▶ _EXERCISE GOAL_: Every line of the material that mentions the word "orange" should be copied out.

------ TASK MATERIAL ------

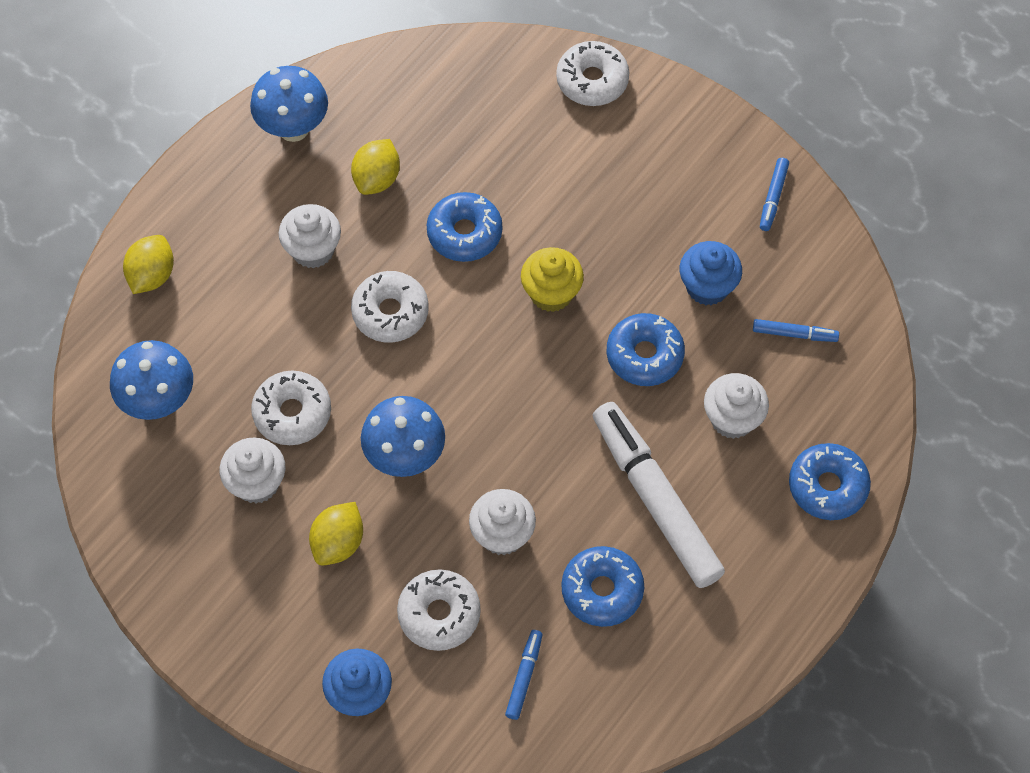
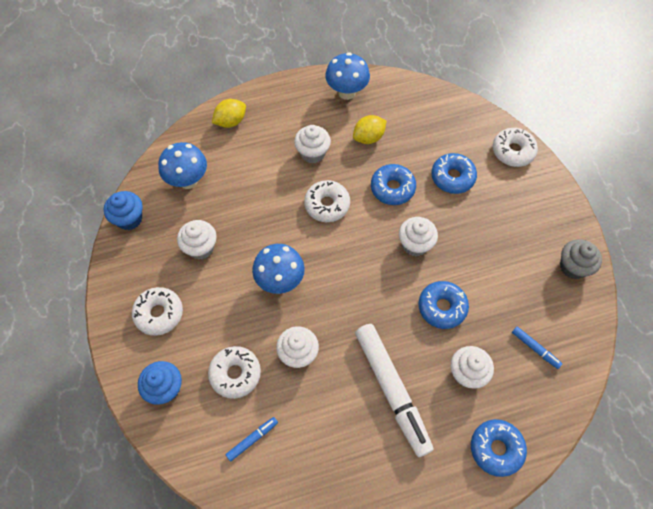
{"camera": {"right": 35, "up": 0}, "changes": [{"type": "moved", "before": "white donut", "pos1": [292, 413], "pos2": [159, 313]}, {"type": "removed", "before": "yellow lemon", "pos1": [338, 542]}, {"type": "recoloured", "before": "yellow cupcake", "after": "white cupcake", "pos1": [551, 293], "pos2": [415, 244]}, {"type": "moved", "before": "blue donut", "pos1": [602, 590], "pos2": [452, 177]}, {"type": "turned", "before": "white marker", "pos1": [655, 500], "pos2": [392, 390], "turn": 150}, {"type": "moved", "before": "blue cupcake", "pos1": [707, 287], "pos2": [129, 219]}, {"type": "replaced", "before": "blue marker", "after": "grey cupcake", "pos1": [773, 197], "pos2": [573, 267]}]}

------
------ TASK MATERIAL ------

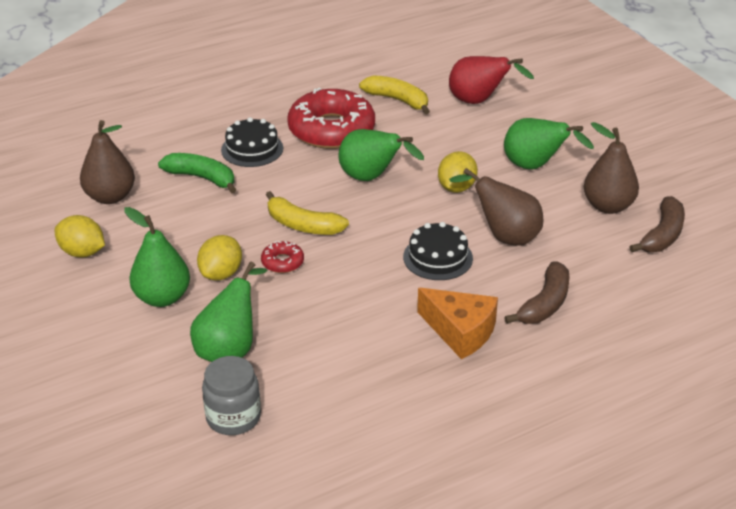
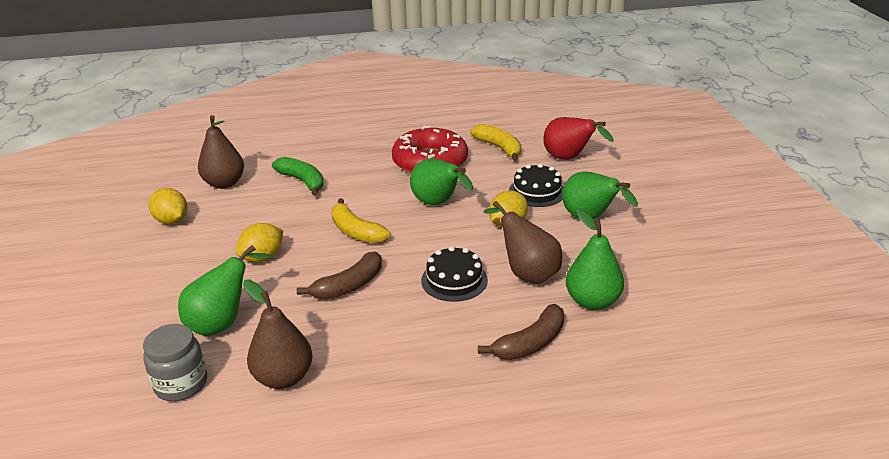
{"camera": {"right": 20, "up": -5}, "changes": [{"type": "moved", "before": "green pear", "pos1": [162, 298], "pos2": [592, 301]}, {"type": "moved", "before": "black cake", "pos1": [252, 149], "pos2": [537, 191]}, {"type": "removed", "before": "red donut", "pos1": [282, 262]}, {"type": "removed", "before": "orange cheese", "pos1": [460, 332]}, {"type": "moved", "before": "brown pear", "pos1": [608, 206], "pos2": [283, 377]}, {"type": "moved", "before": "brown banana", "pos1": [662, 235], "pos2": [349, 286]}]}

------
------ TASK MATERIAL ------

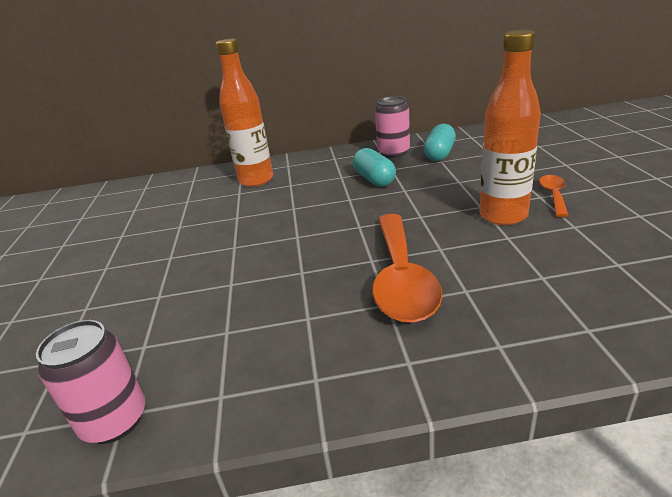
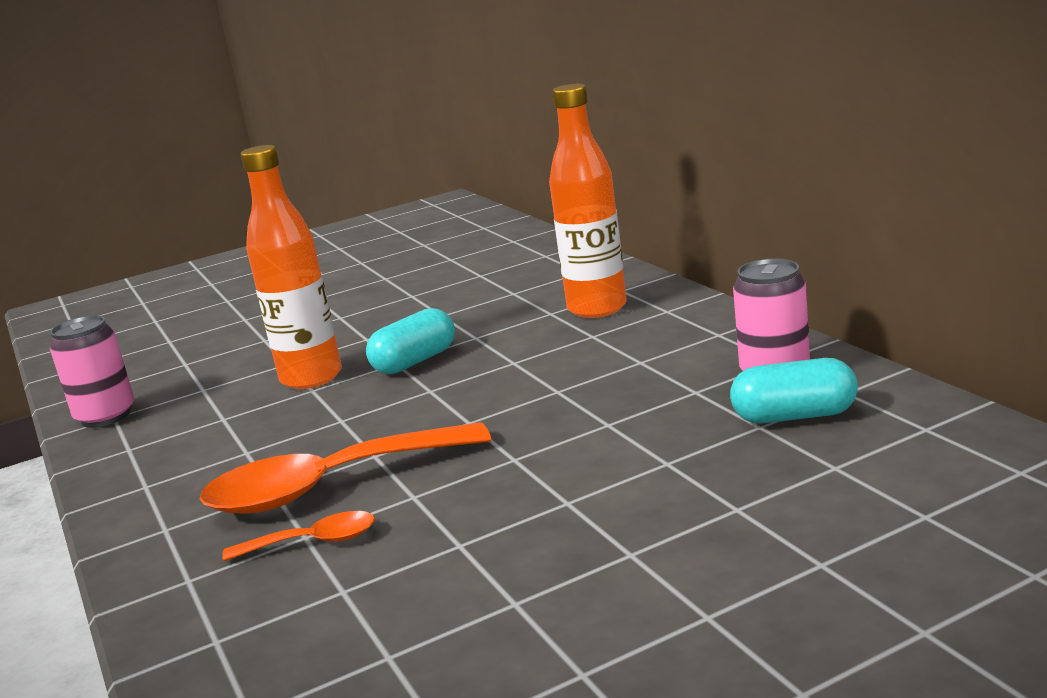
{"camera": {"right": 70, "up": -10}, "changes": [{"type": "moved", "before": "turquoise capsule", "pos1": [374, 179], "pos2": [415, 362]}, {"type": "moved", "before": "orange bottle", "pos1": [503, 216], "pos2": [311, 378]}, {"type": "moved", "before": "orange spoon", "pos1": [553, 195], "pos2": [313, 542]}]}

------

▶ _ANSWER BELOW_:
{"camera": {"right": 20, "up": -5}, "changes": [{"type": "moved", "before": "green pear", "pos1": [162, 298], "pos2": [592, 301]}, {"type": "moved", "before": "black cake", "pos1": [252, 149], "pos2": [537, 191]}, {"type": "removed", "before": "red donut", "pos1": [282, 262]}, {"type": "removed", "before": "orange cheese", "pos1": [460, 332]}, {"type": "moved", "before": "brown pear", "pos1": [608, 206], "pos2": [283, 377]}, {"type": "moved", "before": "brown banana", "pos1": [662, 235], "pos2": [349, 286]}]}
{"camera": {"right": 70, "up": -10}, "changes": [{"type": "moved", "before": "turquoise capsule", "pos1": [374, 179], "pos2": [415, 362]}, {"type": "moved", "before": "orange bottle", "pos1": [503, 216], "pos2": [311, 378]}, {"type": "moved", "before": "orange spoon", "pos1": [553, 195], "pos2": [313, 542]}]}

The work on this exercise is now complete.